Exercise materials:
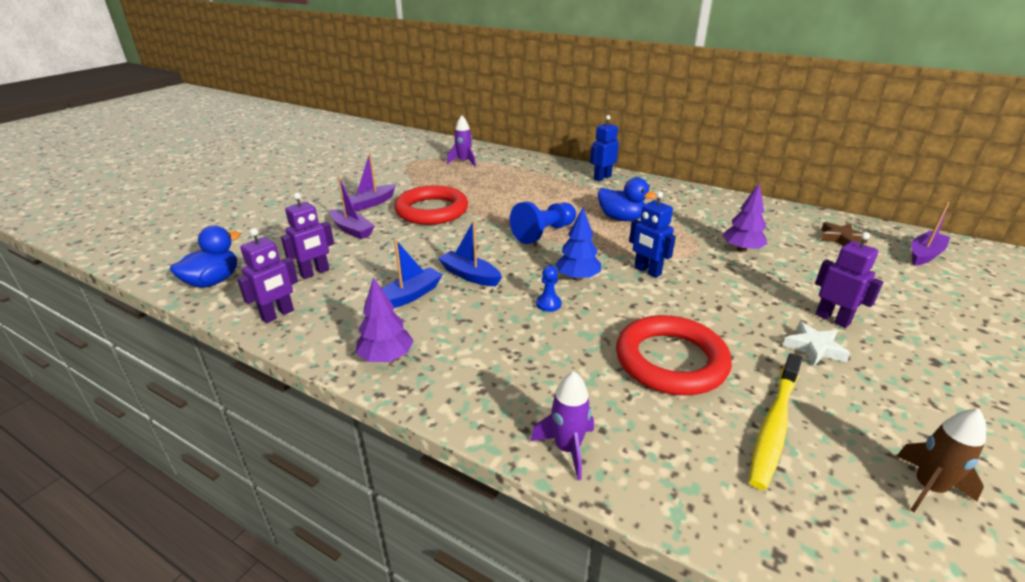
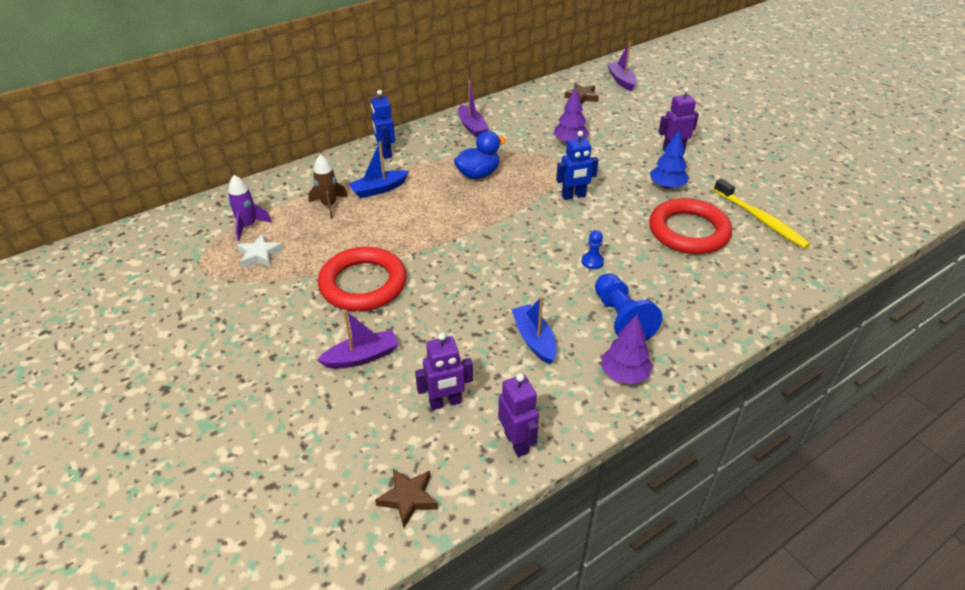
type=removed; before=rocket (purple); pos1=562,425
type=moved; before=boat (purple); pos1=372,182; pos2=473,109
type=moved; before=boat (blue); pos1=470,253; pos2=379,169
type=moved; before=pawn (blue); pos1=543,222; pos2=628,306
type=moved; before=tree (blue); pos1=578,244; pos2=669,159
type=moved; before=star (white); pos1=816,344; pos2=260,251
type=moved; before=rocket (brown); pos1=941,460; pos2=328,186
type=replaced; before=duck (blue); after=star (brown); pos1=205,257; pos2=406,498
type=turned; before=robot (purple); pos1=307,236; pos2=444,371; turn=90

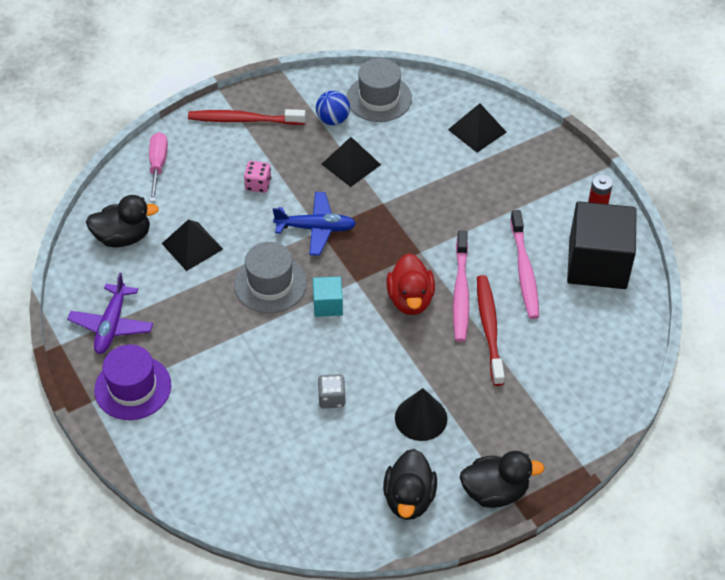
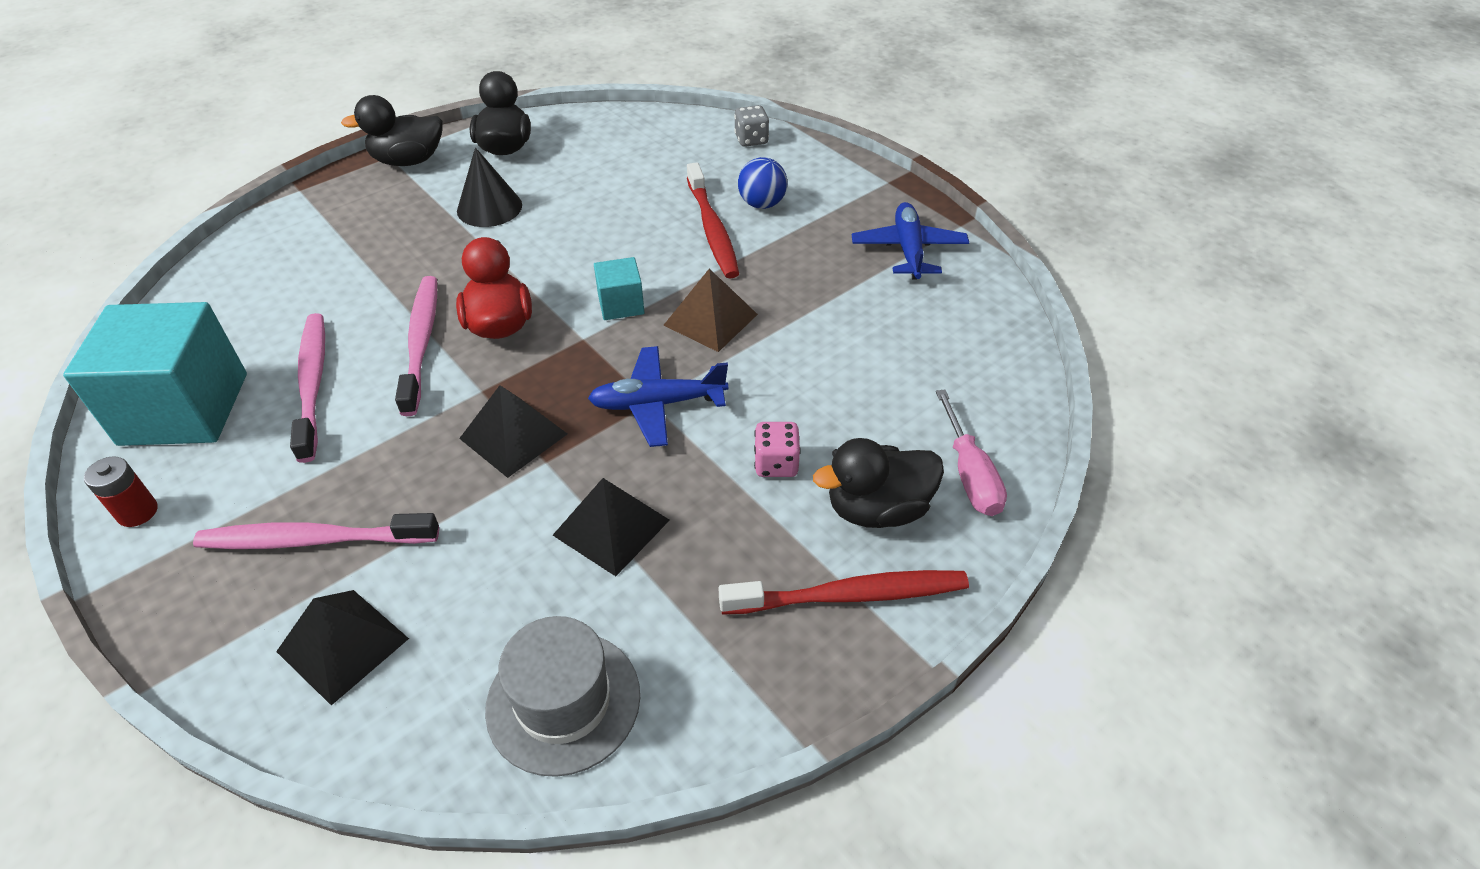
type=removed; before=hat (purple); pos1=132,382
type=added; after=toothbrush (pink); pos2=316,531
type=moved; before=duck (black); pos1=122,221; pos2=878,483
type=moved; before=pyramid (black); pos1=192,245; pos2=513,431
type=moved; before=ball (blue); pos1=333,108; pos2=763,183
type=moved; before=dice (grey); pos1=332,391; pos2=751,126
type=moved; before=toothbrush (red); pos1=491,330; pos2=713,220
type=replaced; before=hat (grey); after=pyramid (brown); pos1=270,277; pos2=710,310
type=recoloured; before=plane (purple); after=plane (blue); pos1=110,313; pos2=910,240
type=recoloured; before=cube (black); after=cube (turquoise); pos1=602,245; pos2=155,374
--
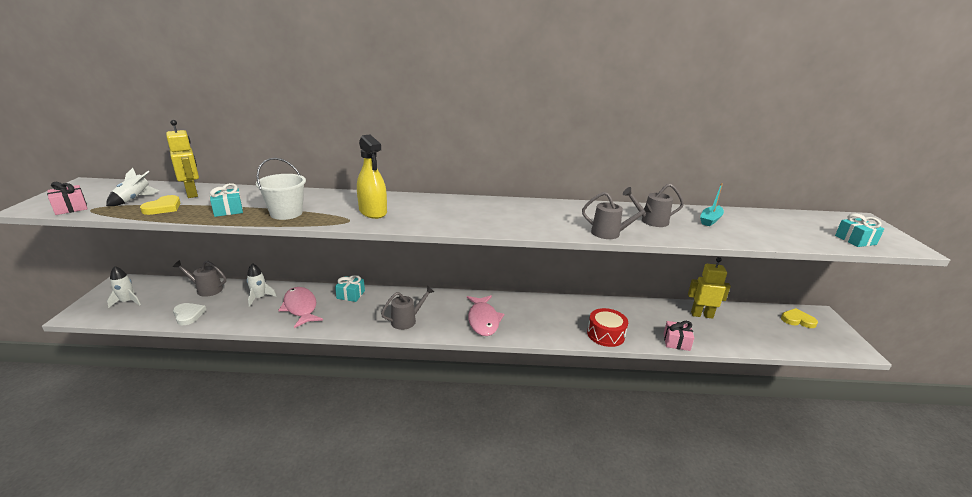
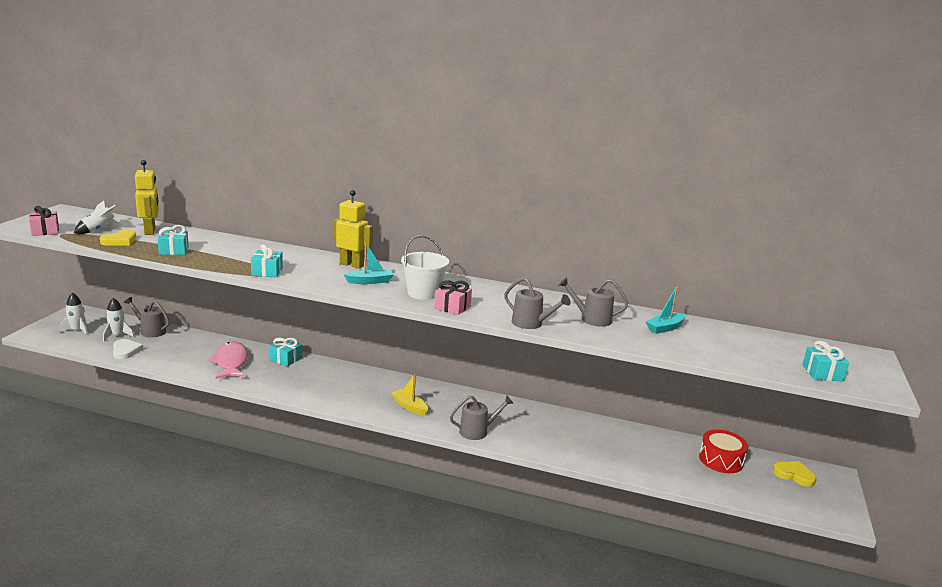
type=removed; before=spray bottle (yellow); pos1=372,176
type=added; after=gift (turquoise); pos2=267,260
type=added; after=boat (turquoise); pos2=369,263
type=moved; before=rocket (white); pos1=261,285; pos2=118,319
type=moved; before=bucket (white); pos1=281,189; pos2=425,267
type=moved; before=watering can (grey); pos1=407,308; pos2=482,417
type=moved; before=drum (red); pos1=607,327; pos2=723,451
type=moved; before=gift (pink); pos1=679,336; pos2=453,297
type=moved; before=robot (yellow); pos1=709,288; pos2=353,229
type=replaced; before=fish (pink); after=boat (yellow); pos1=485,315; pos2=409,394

Assigned task: What you give back should be exactly the lines of the data above from the line with "type=moved; before=boat (purple);" through the line with "type=moved; before=tree (blue);", both of those included, and nothing more.

Written solution:
type=moved; before=boat (purple); pos1=372,182; pos2=473,109
type=moved; before=boat (blue); pos1=470,253; pos2=379,169
type=moved; before=pawn (blue); pos1=543,222; pos2=628,306
type=moved; before=tree (blue); pos1=578,244; pos2=669,159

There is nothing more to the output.